◆ Description of the task:
Extract the whole listing as it stands. Do not include the pictures.

_ _ _

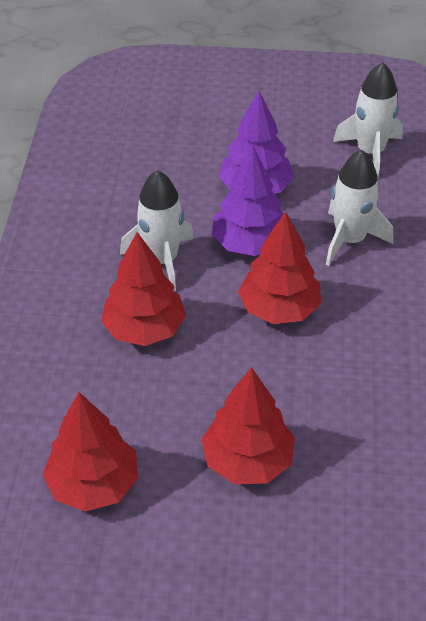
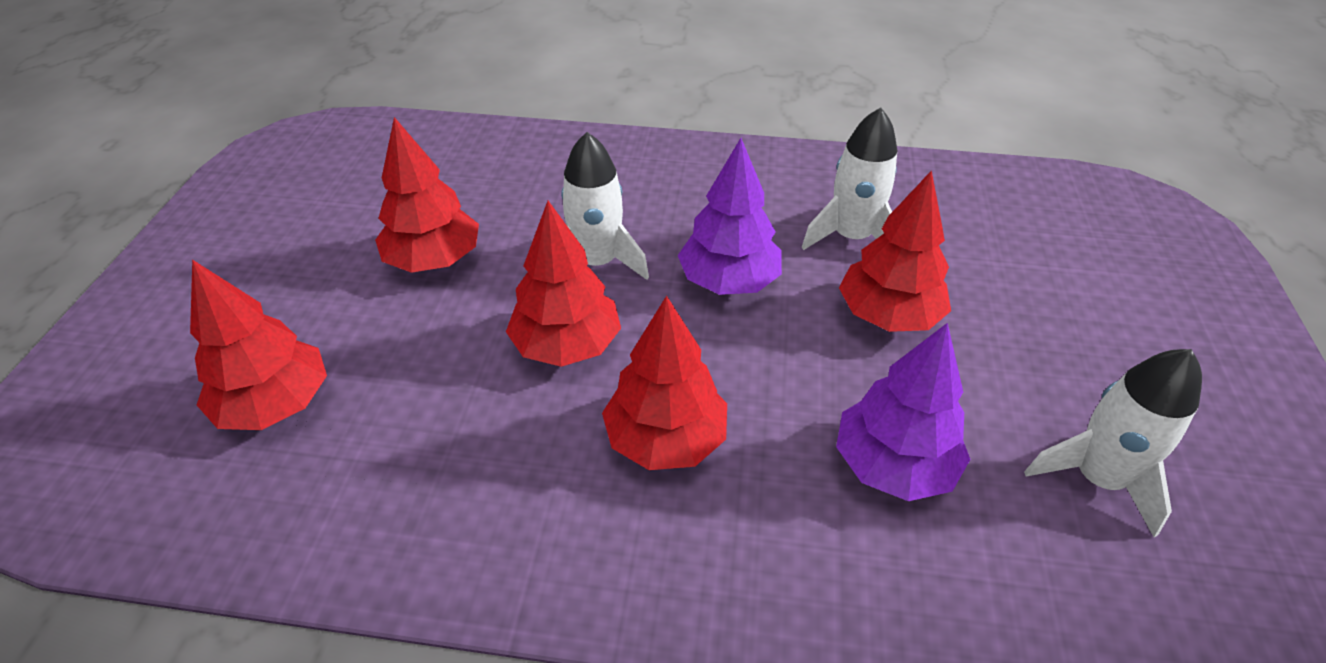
red tree: 4 -> 5

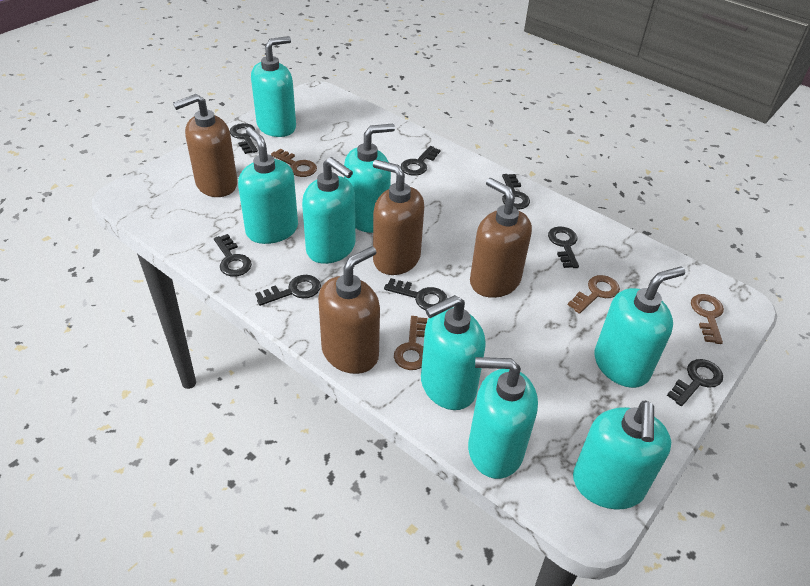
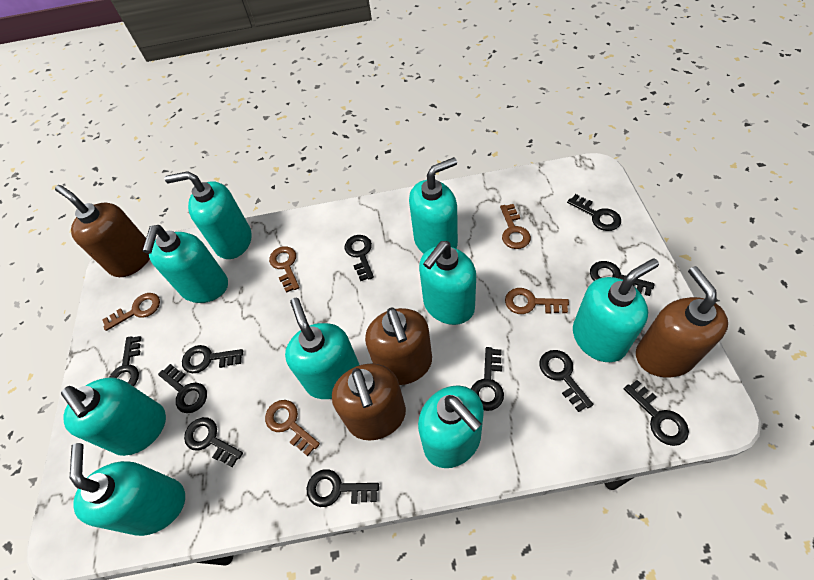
black key: 8 -> 11
brown key: 4 -> 5
turquoise soap dispenser: 8 -> 9

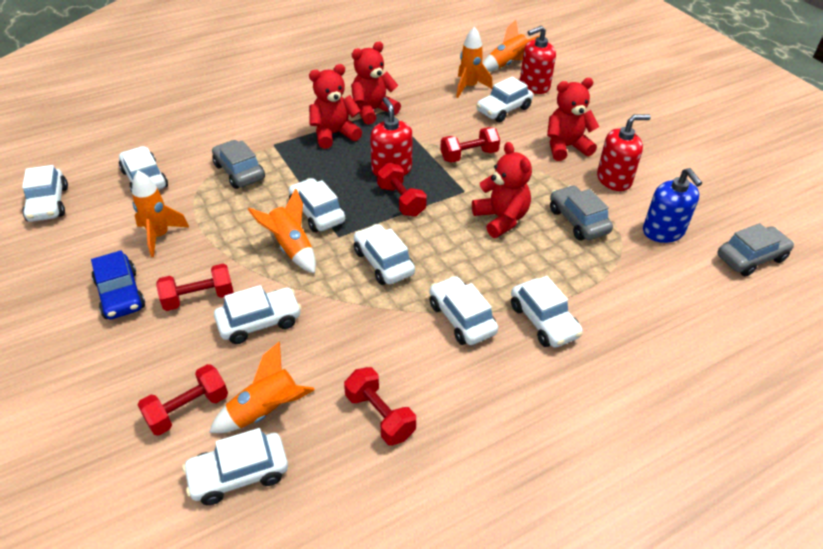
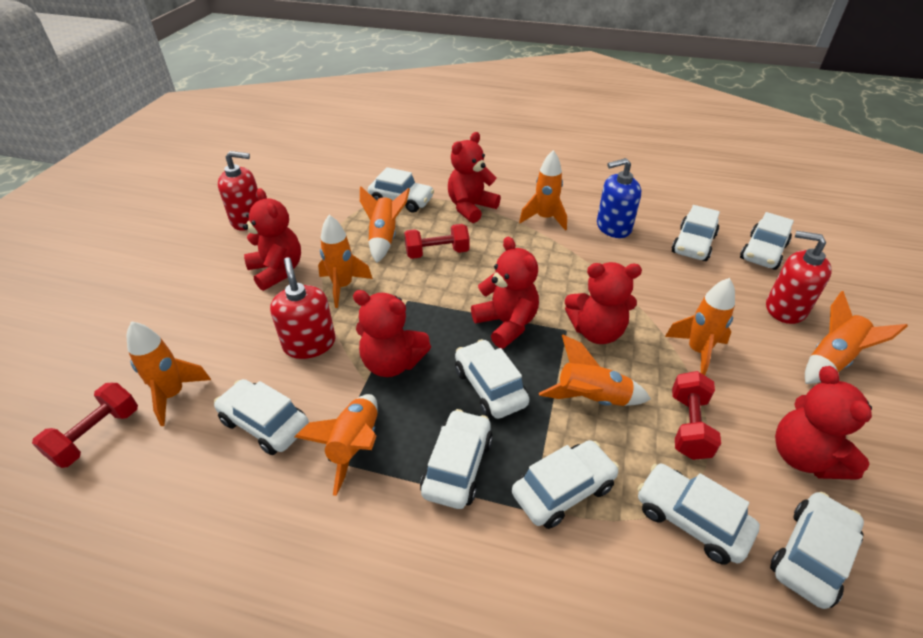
blue car: 1 -> 0
grey car: 3 -> 0
orange rocket: 5 -> 8
red dumbbell: 5 -> 3
red teddy bear: 4 -> 6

_ _ _

◆ Result for this exercise:
red tree: 4 -> 5

black key: 8 -> 11
brown key: 4 -> 5
turquoise soap dispenser: 8 -> 9

blue car: 1 -> 0
grey car: 3 -> 0
orange rocket: 5 -> 8
red dumbbell: 5 -> 3
red teddy bear: 4 -> 6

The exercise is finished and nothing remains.